§ **WHAT THIS TASK INVOLVES**
Transcribe the records below exactly, leaving out any pictures.

§ **MATERIAL SHOWN**
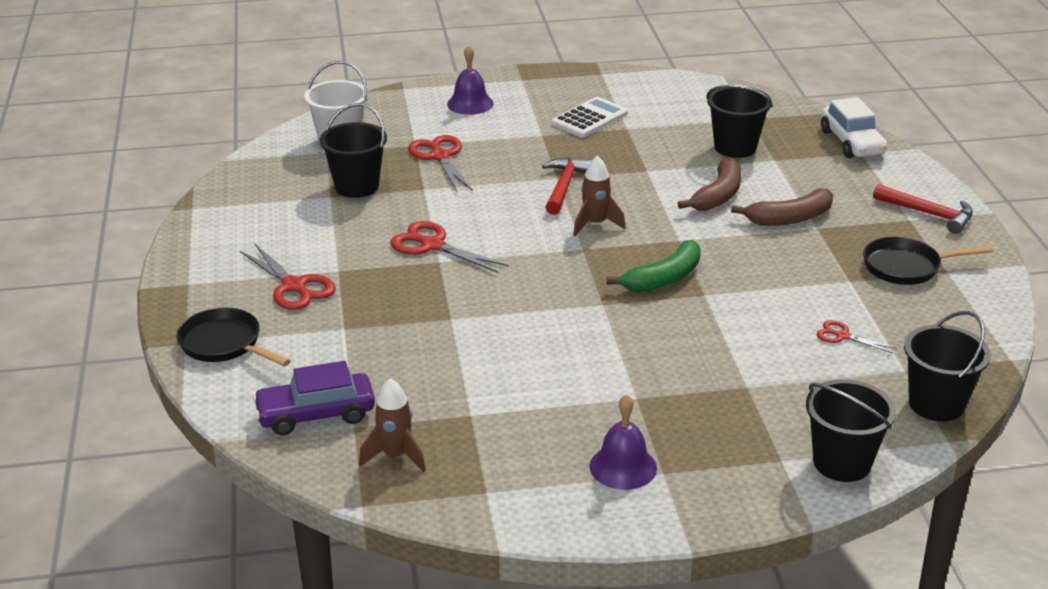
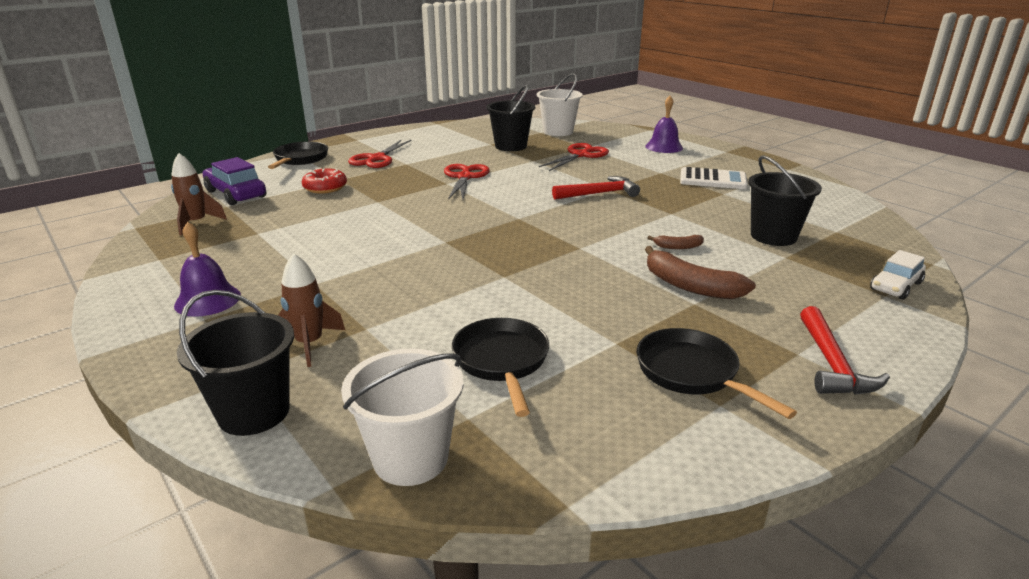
camera: 60 degrees right, 5 degrees down
(365, 345) = (325, 188): none -> red donut
(595, 224) = (560, 214): brown rocket -> brown rocket (310, 344)
(663, 278) = (510, 255): green banana -> none
(718, 195) = (678, 247): brown banana -> brown banana, size x0.51
(842, 336) = (502, 361): red scissors -> black pan
(852, 142) = (895, 286): white car -> white car, size x0.67
(936, 404) = (410, 458): black bucket -> white bucket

§ **RESPONSE AREA**
camera: 60 degrees right, 5 degrees down
(365, 345) = (325, 188): none -> red donut
(595, 224) = (560, 214): brown rocket -> brown rocket (310, 344)
(663, 278) = (510, 255): green banana -> none
(718, 195) = (678, 247): brown banana -> brown banana, size x0.51
(842, 336) = (502, 361): red scissors -> black pan
(852, 142) = (895, 286): white car -> white car, size x0.67
(936, 404) = (410, 458): black bucket -> white bucket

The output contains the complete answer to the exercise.